EXERCISE REQUIREMENTS.
State how many lines in the listing below include the word "switch", and add nothing besides the number.

LISTED ENTRIES.
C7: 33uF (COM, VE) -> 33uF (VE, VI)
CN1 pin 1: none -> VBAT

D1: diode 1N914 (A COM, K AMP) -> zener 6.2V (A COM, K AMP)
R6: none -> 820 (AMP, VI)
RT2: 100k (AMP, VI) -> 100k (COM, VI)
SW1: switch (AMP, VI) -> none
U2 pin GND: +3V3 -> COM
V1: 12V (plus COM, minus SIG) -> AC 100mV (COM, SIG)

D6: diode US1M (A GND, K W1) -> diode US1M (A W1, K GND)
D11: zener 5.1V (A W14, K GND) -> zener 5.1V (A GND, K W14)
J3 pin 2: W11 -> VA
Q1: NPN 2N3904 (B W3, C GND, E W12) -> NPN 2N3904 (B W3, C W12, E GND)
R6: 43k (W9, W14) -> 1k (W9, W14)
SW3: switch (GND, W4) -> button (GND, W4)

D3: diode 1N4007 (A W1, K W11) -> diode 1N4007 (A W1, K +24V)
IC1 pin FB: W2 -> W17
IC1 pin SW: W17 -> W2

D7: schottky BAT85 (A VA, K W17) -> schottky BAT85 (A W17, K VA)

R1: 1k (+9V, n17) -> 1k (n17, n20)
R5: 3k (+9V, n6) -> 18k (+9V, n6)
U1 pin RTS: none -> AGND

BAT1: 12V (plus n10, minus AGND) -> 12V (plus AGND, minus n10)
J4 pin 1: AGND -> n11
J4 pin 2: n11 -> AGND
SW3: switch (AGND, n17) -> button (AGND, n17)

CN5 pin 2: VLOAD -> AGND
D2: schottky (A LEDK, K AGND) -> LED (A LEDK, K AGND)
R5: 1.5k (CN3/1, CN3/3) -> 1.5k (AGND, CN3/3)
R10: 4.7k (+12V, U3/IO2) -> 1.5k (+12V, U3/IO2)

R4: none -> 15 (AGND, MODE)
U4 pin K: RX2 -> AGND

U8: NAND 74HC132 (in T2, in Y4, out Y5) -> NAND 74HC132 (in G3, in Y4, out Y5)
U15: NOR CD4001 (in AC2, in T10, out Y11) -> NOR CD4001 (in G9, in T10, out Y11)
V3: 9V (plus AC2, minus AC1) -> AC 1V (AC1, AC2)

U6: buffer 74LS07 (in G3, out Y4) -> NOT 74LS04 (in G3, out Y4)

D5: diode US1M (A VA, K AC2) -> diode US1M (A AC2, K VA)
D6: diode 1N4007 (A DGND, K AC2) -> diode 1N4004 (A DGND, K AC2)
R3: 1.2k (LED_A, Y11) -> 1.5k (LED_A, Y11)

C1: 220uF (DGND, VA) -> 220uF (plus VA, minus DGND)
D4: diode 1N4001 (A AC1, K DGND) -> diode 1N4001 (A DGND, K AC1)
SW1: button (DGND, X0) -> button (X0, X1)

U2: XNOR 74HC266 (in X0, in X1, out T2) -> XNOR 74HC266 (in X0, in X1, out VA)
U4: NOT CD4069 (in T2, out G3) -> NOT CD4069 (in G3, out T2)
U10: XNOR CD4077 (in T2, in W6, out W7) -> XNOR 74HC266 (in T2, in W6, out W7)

RESULT OF THE EXERCISE.
3